[Stored dataset items]
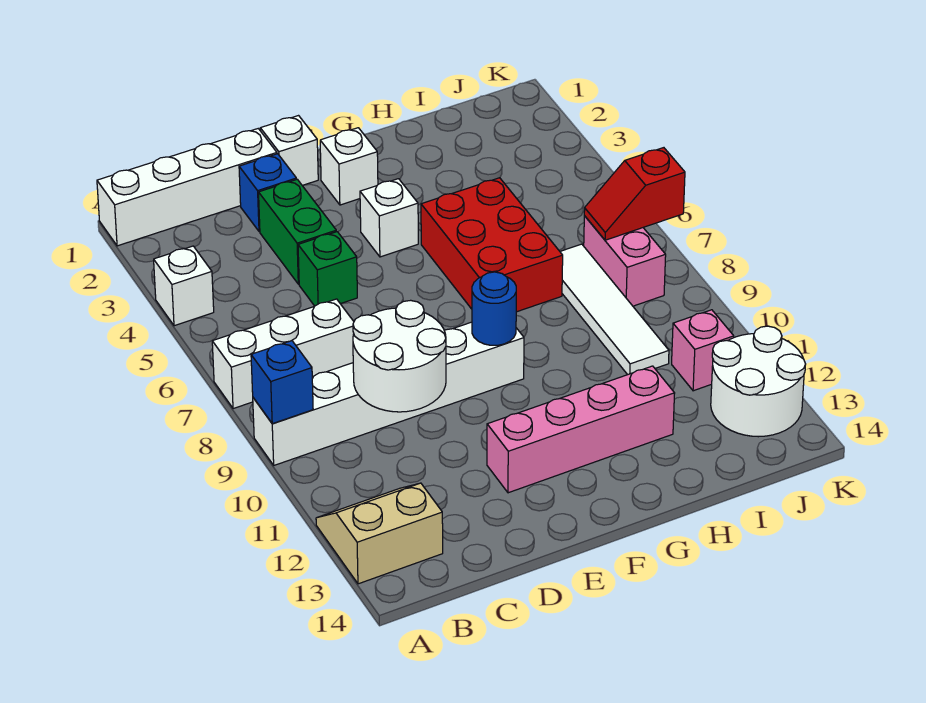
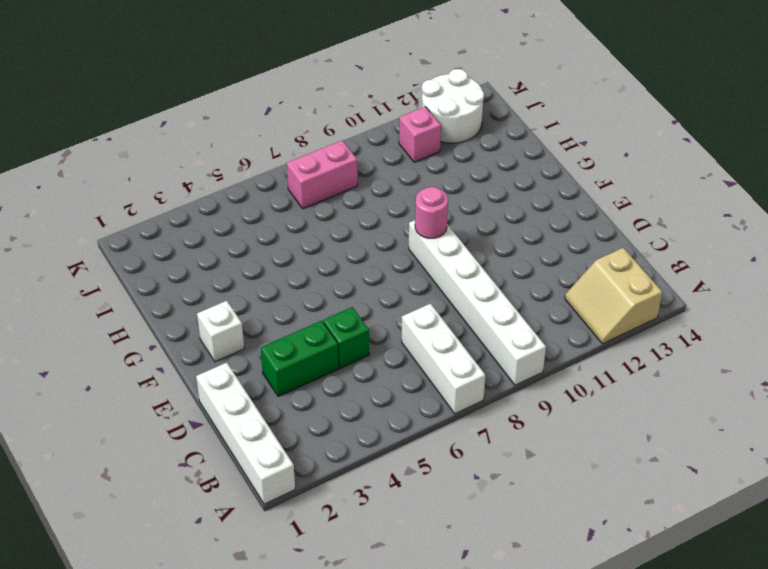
pink round brick F9 level 2 -> blue round brick F9 level 2
none -> white brick A4 level 1
none -> blue brick D2 level 1
none -> white brick E1 level 1

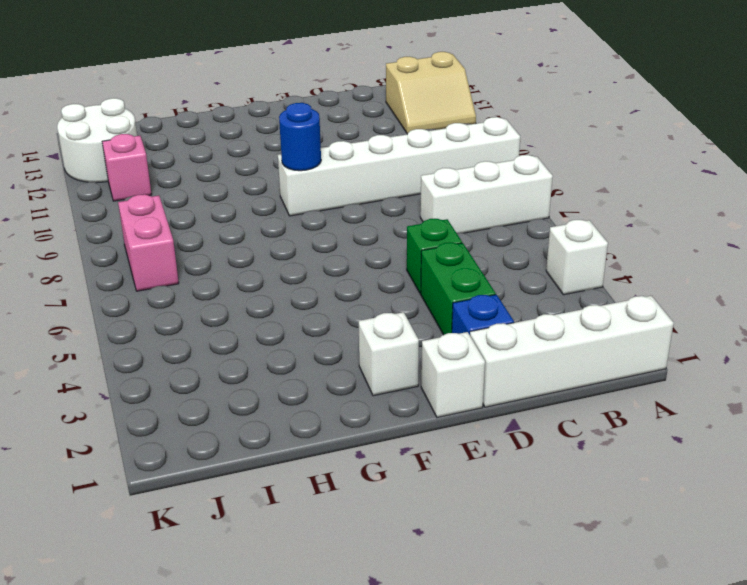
none -> pink brick E12:H12 level 1
none -> white brick F4 level 1
none -> red brick G5:H7 level 1

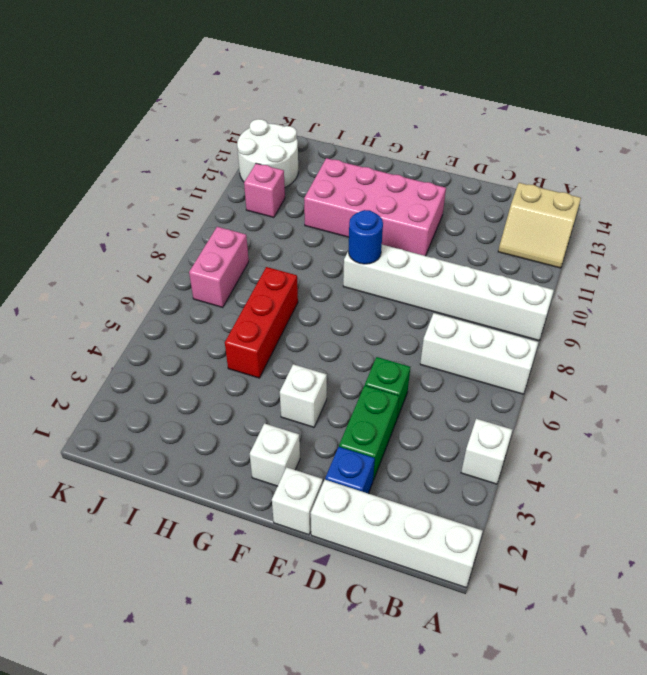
pink brick E11:H12 level 1 -> pink brick E12:H12 level 1
red brick H5:H7 level 1 -> red brick G5:H7 level 1
none -> white tile I7:I10 level 1
none -> blue brick A9 level 2
none -> white round brick C9:D10 level 2

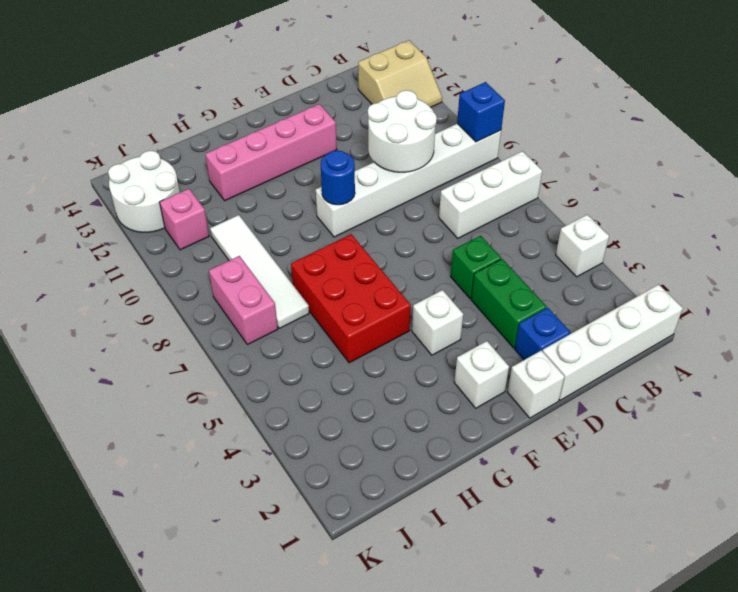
none -> red slope J7:K7 level 2 top K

(TRY IT)
Starting at the line that contains "pink brick E11:H12", transcribe each line through the last one of the entries above, exactly and without pictures.

(EXERCISE SOLUTION)
pink brick E11:H12 level 1 -> pink brick E12:H12 level 1
red brick H5:H7 level 1 -> red brick G5:H7 level 1
none -> white tile I7:I10 level 1
none -> blue brick A9 level 2
none -> white round brick C9:D10 level 2

none -> red slope J7:K7 level 2 top K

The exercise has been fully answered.